┏━━

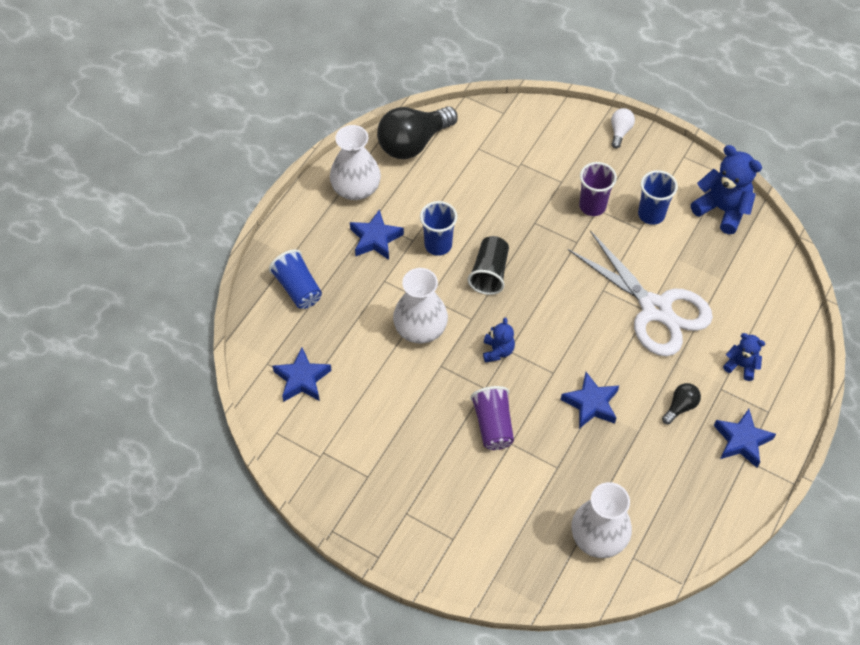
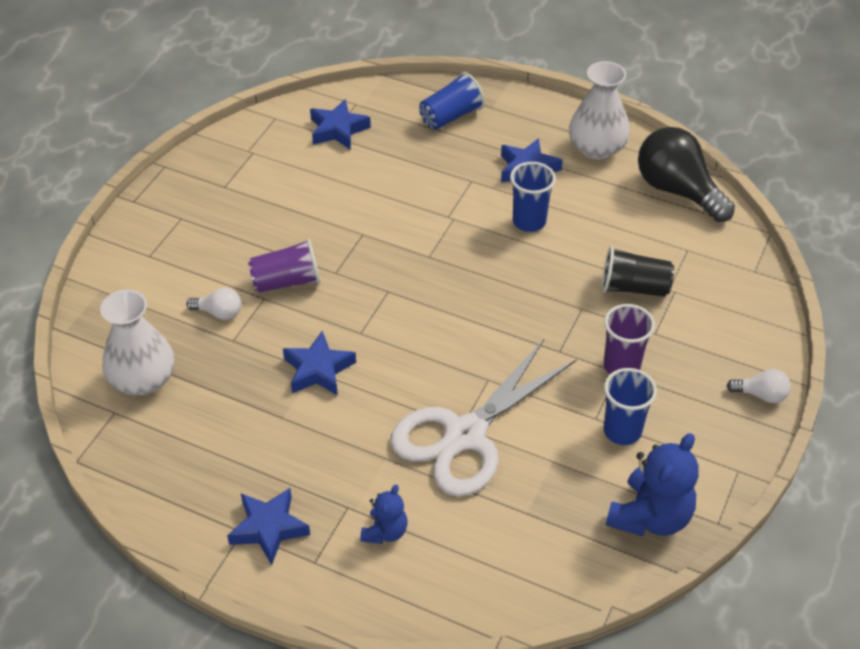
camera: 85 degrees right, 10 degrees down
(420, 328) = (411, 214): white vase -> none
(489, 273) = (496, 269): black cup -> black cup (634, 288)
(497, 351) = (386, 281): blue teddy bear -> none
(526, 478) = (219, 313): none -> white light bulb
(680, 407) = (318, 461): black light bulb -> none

┗━━
┏━━

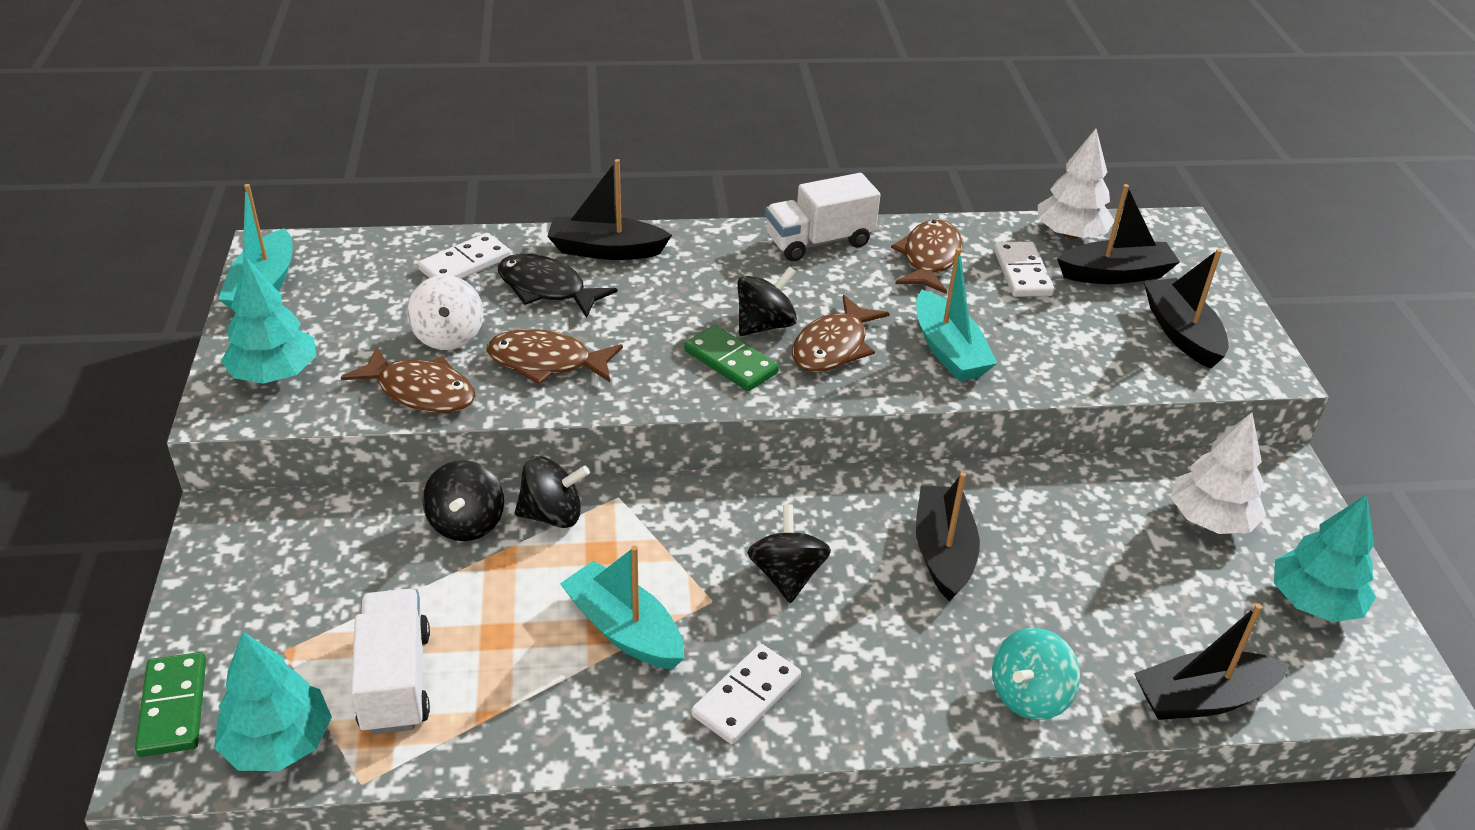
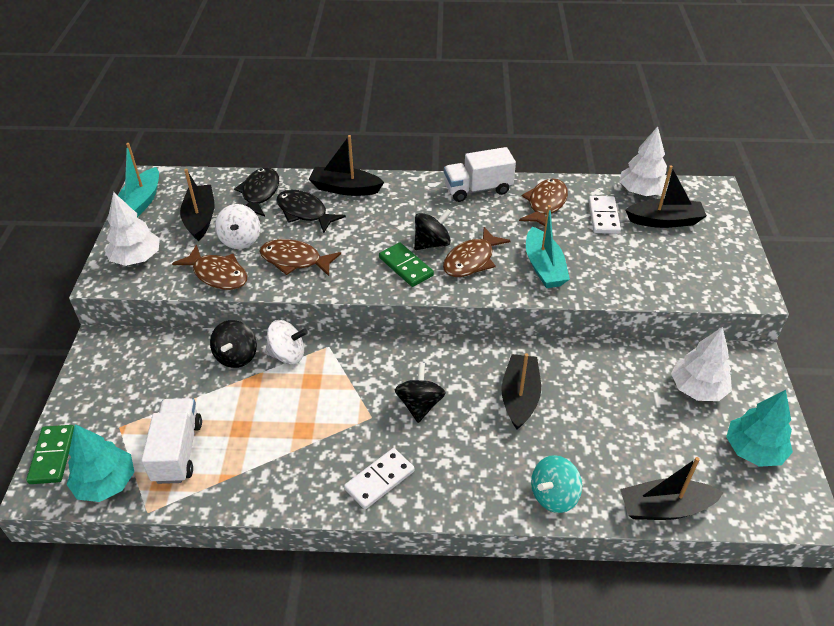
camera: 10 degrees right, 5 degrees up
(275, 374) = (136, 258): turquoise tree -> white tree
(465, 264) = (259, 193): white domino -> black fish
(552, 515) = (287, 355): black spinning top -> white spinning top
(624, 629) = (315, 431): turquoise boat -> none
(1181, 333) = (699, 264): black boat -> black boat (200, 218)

┗━━
┏━━

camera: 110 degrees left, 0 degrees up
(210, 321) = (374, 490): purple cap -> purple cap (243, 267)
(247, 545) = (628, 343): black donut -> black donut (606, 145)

┗━━

» Aim of the task
Go over the data and return every line that includes the word "none".

» Answer space
(420, 328) = (411, 214): white vase -> none
(497, 351) = (386, 281): blue teddy bear -> none
(526, 478) = (219, 313): none -> white light bulb
(680, 407) = (318, 461): black light bulb -> none
(624, 629) = (315, 431): turquoise boat -> none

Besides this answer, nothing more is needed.